### Directions for this task
Among the records that follow, find the line with "yellow line: (494, 500) -> (1243, 803), moved" and the line with "cyan cross: (940, 118)". Set down those lines and all lines between them exactly, without adding anything.

Colored geometric primitive data
────────────────────

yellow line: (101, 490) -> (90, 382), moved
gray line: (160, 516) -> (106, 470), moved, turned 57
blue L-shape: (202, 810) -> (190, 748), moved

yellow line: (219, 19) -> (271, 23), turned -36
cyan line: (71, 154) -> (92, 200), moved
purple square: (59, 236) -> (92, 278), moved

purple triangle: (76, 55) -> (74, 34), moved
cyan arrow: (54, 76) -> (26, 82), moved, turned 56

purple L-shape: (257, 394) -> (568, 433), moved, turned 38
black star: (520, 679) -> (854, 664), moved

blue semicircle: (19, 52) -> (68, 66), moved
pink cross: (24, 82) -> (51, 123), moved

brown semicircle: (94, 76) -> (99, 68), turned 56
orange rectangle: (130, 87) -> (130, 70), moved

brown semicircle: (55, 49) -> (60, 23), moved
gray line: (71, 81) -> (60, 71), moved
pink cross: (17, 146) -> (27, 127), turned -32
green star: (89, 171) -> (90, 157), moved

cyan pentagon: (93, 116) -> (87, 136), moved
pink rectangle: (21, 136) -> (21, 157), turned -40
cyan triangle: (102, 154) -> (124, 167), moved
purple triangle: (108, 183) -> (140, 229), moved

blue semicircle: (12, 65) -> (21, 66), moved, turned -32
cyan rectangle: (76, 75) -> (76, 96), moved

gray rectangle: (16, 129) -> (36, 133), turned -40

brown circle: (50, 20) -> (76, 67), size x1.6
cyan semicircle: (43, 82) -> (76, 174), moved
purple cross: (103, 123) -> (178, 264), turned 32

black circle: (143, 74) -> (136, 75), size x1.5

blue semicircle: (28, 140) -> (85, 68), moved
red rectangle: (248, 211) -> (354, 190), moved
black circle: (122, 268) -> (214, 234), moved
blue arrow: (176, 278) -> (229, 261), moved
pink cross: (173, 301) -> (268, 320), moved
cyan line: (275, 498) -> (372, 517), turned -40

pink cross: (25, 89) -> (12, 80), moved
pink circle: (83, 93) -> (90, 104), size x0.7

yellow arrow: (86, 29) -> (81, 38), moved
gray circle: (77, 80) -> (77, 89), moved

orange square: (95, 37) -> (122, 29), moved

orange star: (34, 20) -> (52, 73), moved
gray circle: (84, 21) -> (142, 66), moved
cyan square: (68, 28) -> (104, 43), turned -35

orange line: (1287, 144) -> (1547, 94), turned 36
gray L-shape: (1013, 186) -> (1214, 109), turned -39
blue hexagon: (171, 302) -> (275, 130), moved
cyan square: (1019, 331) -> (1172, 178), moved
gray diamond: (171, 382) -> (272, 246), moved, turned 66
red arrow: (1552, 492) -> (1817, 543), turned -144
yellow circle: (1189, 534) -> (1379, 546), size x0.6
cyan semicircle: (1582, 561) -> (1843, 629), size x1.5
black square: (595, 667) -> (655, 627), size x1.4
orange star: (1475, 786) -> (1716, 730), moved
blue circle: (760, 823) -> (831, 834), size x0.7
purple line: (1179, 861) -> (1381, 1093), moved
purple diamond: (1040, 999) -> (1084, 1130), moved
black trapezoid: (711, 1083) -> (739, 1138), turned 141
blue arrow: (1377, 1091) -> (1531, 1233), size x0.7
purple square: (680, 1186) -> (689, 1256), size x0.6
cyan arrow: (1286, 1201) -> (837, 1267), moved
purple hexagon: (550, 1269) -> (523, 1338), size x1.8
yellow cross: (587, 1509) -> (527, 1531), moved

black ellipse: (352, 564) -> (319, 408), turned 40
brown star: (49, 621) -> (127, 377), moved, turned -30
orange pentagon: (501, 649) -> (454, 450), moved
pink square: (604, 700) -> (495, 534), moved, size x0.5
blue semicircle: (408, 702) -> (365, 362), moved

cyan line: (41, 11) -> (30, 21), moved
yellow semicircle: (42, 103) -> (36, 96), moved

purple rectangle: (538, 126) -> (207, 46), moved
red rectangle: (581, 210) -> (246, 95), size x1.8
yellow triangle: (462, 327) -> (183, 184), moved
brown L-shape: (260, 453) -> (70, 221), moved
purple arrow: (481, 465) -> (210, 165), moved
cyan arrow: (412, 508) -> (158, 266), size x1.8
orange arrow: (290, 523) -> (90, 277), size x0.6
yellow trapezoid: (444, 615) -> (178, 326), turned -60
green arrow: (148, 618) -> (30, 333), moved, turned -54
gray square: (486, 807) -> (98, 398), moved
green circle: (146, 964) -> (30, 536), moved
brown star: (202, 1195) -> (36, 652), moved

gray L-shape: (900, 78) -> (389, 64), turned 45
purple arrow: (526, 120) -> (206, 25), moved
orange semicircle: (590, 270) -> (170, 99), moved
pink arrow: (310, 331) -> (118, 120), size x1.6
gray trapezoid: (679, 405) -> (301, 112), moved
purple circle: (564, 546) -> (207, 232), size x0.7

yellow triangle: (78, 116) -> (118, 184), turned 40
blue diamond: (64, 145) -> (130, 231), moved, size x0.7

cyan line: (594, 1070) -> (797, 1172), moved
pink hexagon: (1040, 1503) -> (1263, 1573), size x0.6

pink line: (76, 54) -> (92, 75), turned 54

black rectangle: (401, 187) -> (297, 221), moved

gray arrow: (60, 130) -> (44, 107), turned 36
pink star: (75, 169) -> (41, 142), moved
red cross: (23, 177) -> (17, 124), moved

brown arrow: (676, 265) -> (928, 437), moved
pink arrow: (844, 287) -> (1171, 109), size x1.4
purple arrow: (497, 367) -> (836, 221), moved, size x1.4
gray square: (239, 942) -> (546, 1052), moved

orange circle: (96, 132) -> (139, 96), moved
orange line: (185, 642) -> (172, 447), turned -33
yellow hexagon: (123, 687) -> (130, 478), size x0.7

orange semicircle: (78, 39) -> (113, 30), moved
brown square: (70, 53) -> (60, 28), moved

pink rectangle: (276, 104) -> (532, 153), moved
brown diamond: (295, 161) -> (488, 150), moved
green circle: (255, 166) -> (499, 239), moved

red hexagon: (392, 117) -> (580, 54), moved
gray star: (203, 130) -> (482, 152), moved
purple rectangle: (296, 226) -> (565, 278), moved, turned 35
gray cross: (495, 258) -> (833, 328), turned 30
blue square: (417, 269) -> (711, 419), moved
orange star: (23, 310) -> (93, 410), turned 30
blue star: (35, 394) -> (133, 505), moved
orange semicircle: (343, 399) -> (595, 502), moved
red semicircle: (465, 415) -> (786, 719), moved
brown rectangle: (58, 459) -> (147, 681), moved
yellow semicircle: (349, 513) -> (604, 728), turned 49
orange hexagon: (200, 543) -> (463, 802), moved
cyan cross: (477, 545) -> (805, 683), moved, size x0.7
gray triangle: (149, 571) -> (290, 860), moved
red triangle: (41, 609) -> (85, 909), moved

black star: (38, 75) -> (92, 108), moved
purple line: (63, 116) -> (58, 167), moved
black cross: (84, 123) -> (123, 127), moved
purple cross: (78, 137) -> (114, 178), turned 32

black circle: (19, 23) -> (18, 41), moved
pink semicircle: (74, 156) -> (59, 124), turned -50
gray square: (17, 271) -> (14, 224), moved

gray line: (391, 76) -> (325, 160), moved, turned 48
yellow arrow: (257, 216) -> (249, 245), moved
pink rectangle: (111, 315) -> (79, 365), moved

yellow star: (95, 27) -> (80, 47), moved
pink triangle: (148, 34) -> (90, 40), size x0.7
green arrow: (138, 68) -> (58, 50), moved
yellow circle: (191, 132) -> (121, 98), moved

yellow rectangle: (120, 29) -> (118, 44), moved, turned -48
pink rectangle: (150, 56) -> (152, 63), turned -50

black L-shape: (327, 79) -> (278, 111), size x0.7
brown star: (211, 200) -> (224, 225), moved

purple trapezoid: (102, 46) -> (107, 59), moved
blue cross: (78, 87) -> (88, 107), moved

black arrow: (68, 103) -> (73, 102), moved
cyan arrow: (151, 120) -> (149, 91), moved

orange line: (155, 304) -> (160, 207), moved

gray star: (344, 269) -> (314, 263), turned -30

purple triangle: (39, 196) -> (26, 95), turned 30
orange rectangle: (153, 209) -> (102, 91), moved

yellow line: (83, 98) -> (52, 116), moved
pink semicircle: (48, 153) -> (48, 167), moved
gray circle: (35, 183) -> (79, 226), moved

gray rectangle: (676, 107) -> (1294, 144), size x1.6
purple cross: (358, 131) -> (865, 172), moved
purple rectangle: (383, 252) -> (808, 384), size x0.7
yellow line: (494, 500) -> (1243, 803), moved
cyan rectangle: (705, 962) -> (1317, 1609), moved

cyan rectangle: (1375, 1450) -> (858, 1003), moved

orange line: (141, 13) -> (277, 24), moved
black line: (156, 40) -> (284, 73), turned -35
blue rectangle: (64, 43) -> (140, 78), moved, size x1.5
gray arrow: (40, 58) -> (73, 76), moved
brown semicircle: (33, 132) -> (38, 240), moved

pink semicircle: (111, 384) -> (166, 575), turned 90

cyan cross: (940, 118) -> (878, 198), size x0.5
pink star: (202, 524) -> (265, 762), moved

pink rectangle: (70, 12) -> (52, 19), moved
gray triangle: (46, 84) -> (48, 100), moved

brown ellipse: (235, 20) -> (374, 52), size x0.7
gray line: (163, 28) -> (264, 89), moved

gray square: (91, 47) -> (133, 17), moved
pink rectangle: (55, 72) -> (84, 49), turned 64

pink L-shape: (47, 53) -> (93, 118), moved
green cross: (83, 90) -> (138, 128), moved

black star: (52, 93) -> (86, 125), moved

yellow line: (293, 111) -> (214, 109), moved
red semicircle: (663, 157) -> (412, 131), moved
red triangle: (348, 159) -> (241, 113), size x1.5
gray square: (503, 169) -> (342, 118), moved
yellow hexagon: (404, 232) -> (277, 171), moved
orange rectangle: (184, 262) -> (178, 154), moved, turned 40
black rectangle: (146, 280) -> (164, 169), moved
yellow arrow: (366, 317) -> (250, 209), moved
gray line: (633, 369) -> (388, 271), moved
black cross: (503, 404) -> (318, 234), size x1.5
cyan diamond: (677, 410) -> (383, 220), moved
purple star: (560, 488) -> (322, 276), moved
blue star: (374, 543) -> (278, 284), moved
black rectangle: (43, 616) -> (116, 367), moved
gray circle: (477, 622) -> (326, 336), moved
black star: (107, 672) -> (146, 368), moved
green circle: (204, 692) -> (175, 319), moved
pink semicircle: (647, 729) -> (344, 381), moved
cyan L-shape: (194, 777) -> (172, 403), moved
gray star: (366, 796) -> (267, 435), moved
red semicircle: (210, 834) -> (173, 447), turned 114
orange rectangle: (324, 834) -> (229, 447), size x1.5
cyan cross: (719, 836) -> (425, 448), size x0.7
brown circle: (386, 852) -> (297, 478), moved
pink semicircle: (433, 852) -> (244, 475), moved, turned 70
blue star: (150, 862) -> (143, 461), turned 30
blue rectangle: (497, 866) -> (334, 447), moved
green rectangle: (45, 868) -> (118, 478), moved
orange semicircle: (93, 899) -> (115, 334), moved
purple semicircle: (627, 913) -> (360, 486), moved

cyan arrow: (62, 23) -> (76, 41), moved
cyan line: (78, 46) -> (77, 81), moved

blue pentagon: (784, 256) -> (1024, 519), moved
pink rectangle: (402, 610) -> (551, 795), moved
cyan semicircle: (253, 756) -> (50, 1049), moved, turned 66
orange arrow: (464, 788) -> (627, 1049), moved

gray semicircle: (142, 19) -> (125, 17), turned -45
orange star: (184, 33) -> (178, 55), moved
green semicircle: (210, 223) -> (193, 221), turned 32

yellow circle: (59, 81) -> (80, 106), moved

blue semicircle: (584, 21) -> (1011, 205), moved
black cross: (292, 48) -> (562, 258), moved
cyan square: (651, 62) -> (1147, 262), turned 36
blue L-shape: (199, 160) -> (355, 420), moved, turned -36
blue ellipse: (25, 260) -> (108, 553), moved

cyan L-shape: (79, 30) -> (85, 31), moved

────────────────────

### Finished exercise
yellow line: (494, 500) -> (1243, 803), moved
cyan rectangle: (705, 962) -> (1317, 1609), moved

cyan rectangle: (1375, 1450) -> (858, 1003), moved

orange line: (141, 13) -> (277, 24), moved
black line: (156, 40) -> (284, 73), turned -35
blue rectangle: (64, 43) -> (140, 78), moved, size x1.5
gray arrow: (40, 58) -> (73, 76), moved
brown semicircle: (33, 132) -> (38, 240), moved

pink semicircle: (111, 384) -> (166, 575), turned 90

cyan cross: (940, 118) -> (878, 198), size x0.5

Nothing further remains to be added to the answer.